* _Entries_:
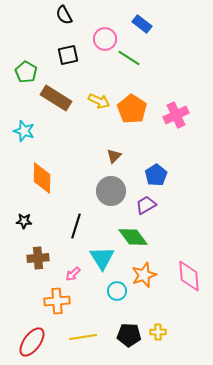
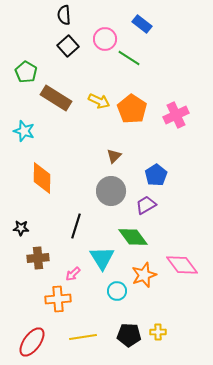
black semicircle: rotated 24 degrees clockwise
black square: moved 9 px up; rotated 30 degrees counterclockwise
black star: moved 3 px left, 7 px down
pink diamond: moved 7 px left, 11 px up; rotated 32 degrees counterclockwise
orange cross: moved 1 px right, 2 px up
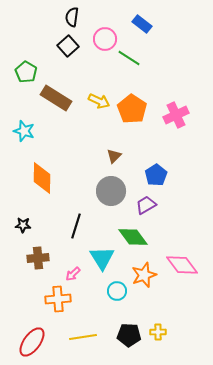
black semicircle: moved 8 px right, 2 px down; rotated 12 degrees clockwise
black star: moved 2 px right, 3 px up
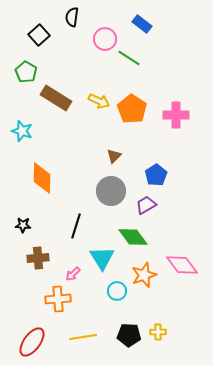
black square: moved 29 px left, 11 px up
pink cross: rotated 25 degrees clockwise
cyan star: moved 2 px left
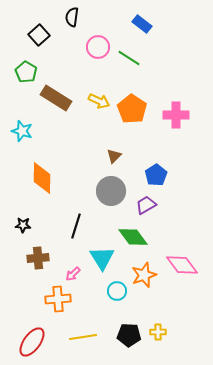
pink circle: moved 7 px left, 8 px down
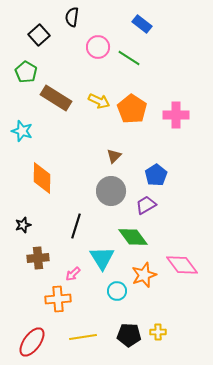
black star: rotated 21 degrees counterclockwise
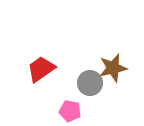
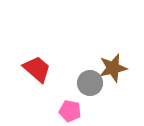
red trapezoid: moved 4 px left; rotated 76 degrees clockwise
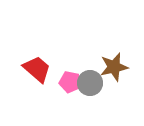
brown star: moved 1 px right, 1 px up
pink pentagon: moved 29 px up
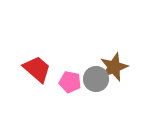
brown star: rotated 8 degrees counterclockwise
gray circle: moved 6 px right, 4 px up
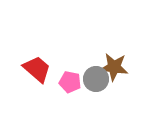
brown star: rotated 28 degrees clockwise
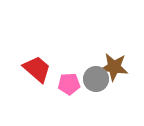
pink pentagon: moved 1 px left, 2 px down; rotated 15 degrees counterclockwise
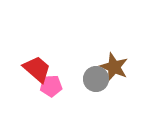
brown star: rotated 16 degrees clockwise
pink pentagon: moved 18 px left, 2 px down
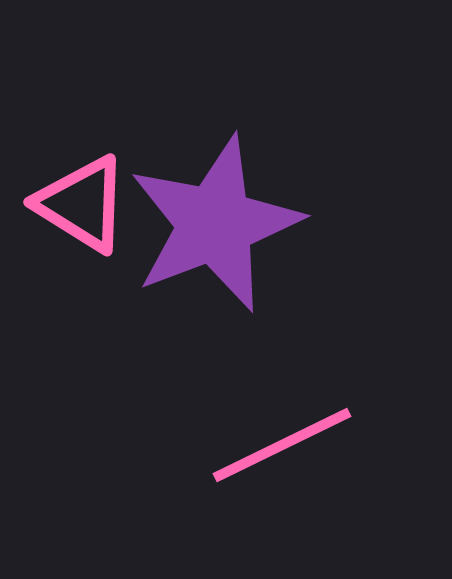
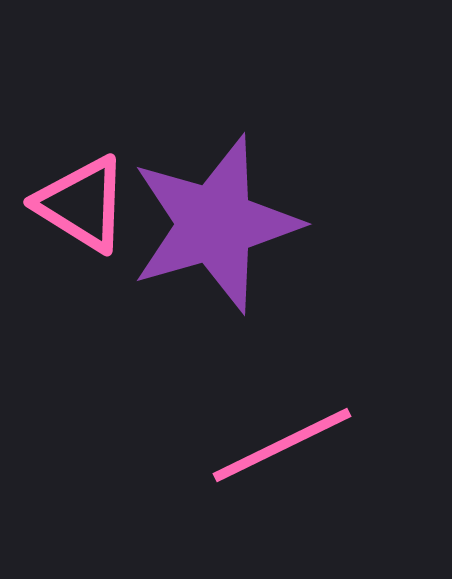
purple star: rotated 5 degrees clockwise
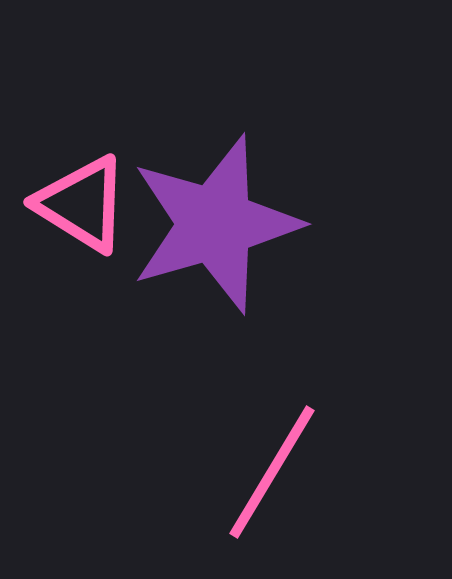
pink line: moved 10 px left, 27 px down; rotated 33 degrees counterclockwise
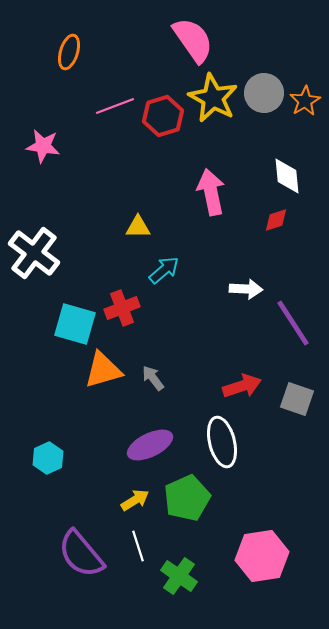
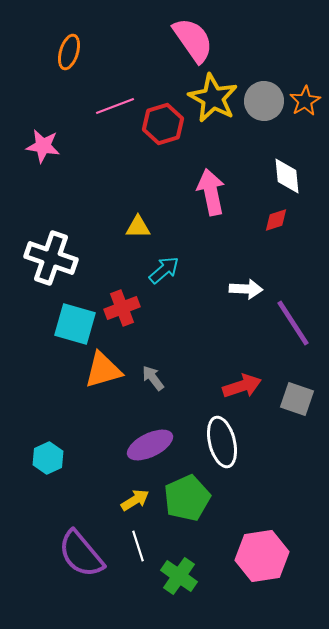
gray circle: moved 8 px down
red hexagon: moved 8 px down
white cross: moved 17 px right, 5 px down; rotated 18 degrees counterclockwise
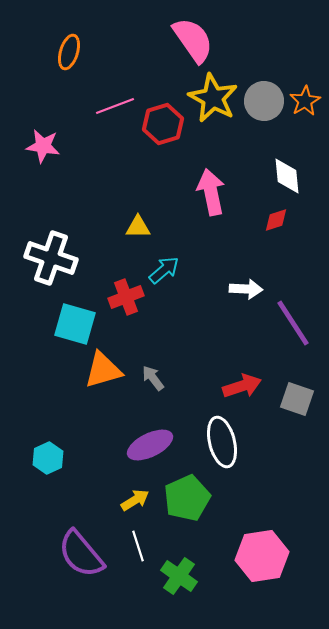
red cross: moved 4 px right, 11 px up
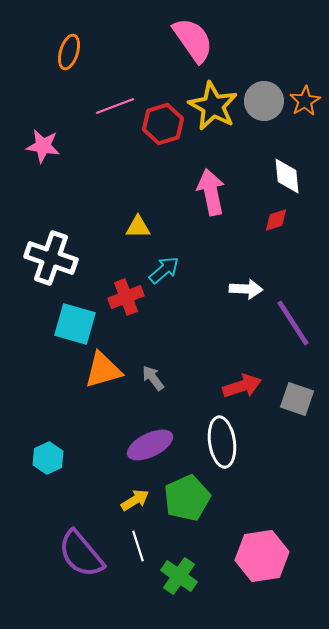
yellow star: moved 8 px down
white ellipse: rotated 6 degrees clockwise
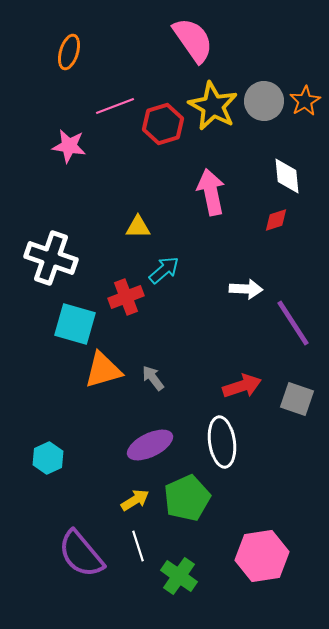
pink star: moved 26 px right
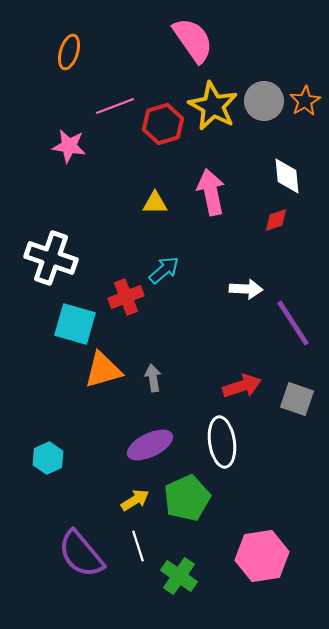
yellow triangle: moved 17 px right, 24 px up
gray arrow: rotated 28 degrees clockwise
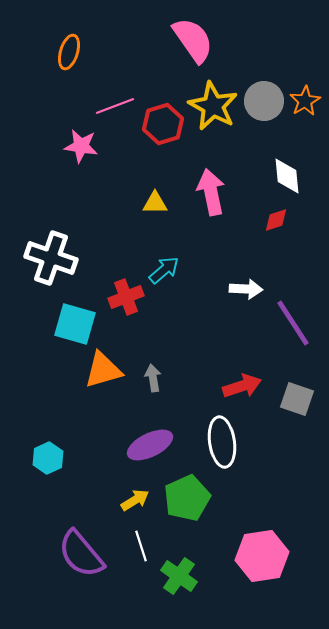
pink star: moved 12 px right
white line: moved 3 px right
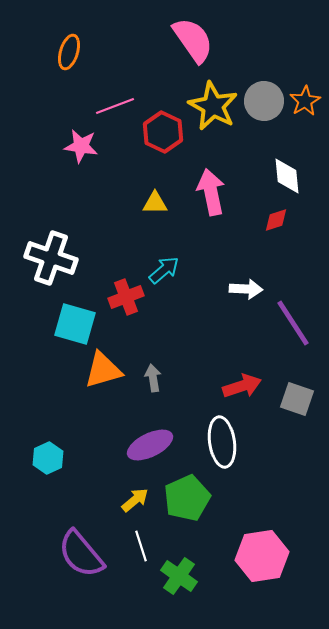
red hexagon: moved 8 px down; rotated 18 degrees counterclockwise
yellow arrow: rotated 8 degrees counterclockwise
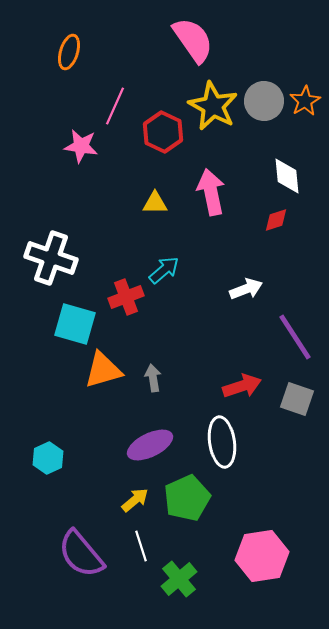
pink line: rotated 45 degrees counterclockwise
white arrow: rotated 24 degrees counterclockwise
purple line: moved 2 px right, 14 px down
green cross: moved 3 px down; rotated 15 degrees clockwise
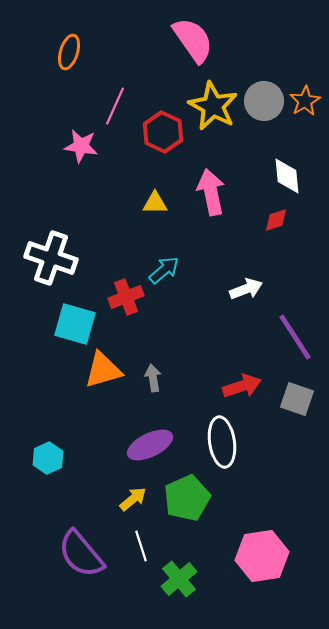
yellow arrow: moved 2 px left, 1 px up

* _Aim_: Convert every line of the items above into a JSON list of strings, one string per line, omitting blank lines and the picture lines.

* _Solution below_:
[
  "black semicircle: rotated 24 degrees clockwise",
  "black square: moved 9 px up; rotated 30 degrees counterclockwise",
  "black star: moved 3 px left, 7 px down",
  "pink diamond: moved 7 px left, 11 px up; rotated 32 degrees counterclockwise",
  "orange cross: moved 1 px right, 2 px up",
  "black semicircle: moved 8 px right, 2 px down; rotated 12 degrees clockwise",
  "black star: moved 2 px right, 3 px up",
  "black square: moved 29 px left, 11 px up",
  "pink cross: rotated 25 degrees clockwise",
  "cyan star: moved 2 px left",
  "pink circle: moved 7 px left, 8 px down",
  "black star: rotated 21 degrees counterclockwise",
  "red trapezoid: moved 4 px left; rotated 76 degrees clockwise",
  "brown star: moved 1 px right, 1 px up",
  "pink pentagon: moved 29 px up",
  "brown star: rotated 8 degrees counterclockwise",
  "gray circle: moved 6 px right, 4 px up",
  "brown star: rotated 28 degrees clockwise",
  "pink pentagon: moved 1 px left, 2 px down; rotated 15 degrees counterclockwise",
  "brown star: rotated 16 degrees clockwise",
  "pink pentagon: moved 18 px left, 2 px down",
  "purple star: rotated 5 degrees clockwise",
  "pink line: moved 10 px left, 27 px down; rotated 33 degrees counterclockwise",
  "gray circle: moved 8 px down",
  "red hexagon: moved 8 px down",
  "white cross: moved 17 px right, 5 px down; rotated 18 degrees counterclockwise",
  "red cross: moved 4 px right, 11 px up",
  "yellow star: moved 8 px down",
  "white ellipse: rotated 6 degrees clockwise",
  "pink star: moved 26 px right",
  "yellow triangle: moved 17 px right, 24 px up",
  "gray arrow: rotated 28 degrees clockwise",
  "pink star: moved 12 px right",
  "white line: moved 3 px right",
  "red hexagon: moved 8 px down; rotated 18 degrees counterclockwise",
  "yellow arrow: rotated 8 degrees counterclockwise",
  "pink line: rotated 45 degrees counterclockwise",
  "white arrow: rotated 24 degrees counterclockwise",
  "purple line: moved 2 px right, 14 px down",
  "green cross: moved 3 px down; rotated 15 degrees clockwise",
  "yellow arrow: moved 2 px left, 1 px up"
]